(Information shown Opens)

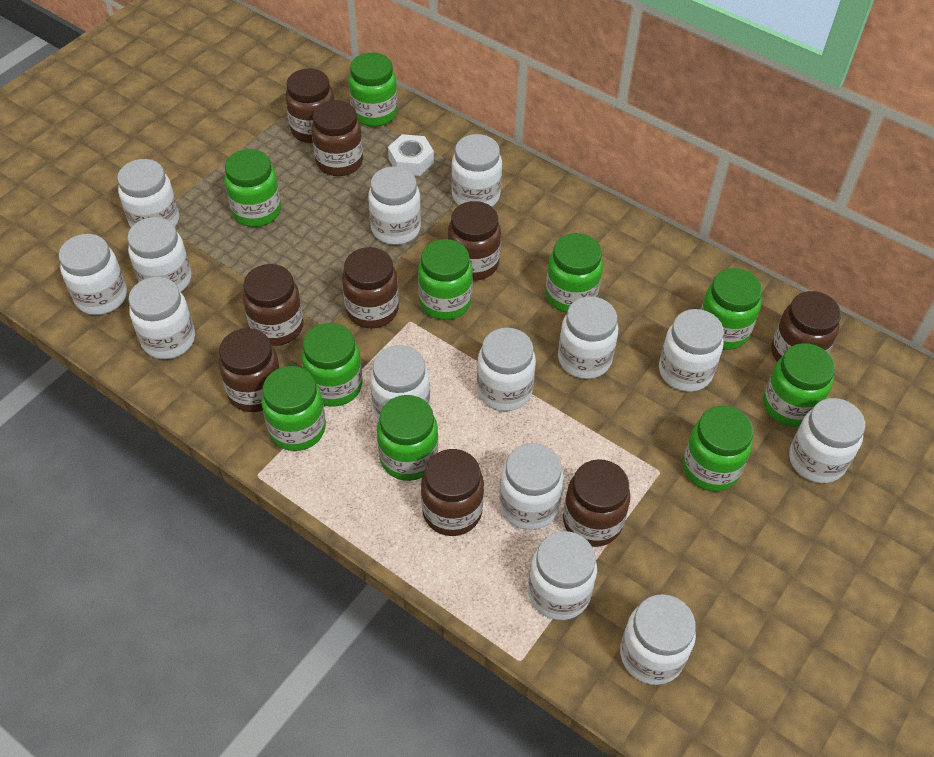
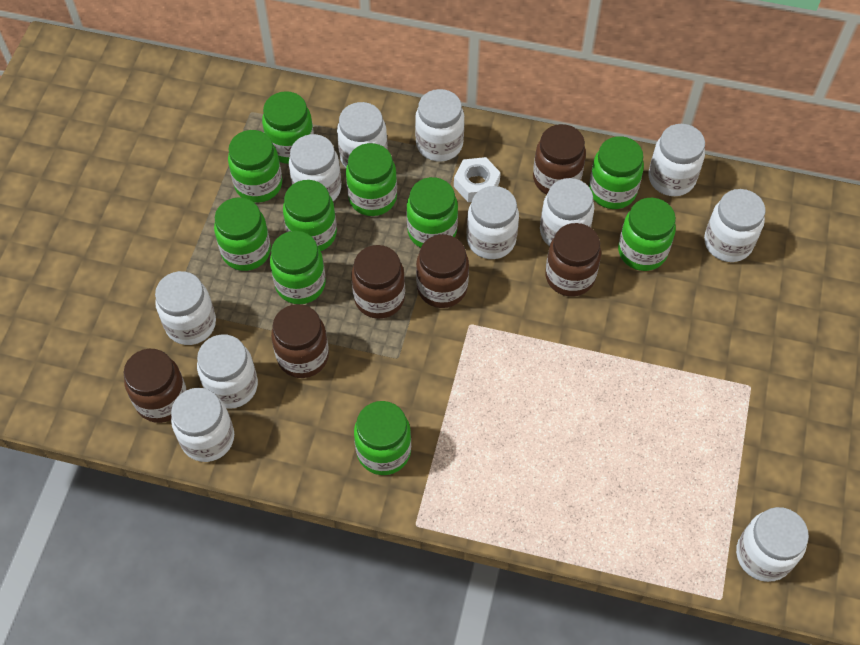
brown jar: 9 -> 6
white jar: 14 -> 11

(Information shown Closes)
(Information shown Opens)

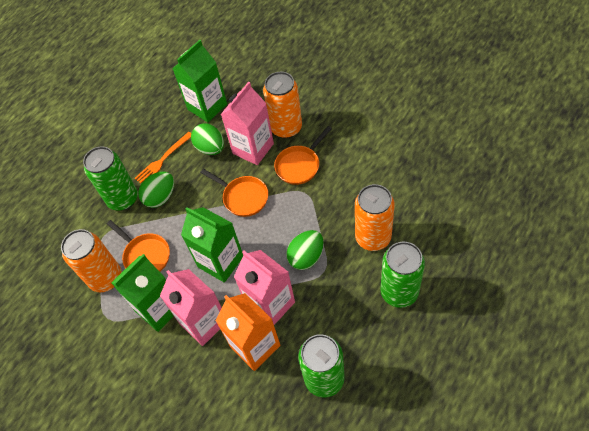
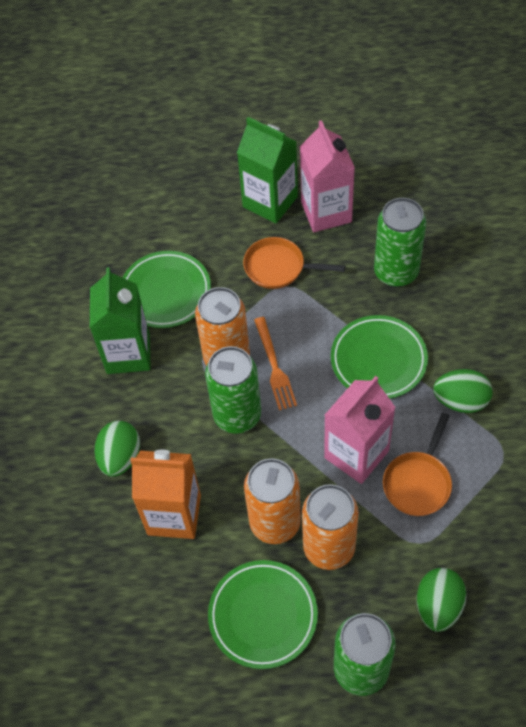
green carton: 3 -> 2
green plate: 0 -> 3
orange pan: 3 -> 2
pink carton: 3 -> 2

(Information shown Closes)

What you need to do = As listed above, the lines from the line with "green carton: 3 -> 2" to the line with "pink carton: 3 -> 2" are to be echoed exactly, with both ends included and nothing added.

Answer to this problem =
green carton: 3 -> 2
green plate: 0 -> 3
orange pan: 3 -> 2
pink carton: 3 -> 2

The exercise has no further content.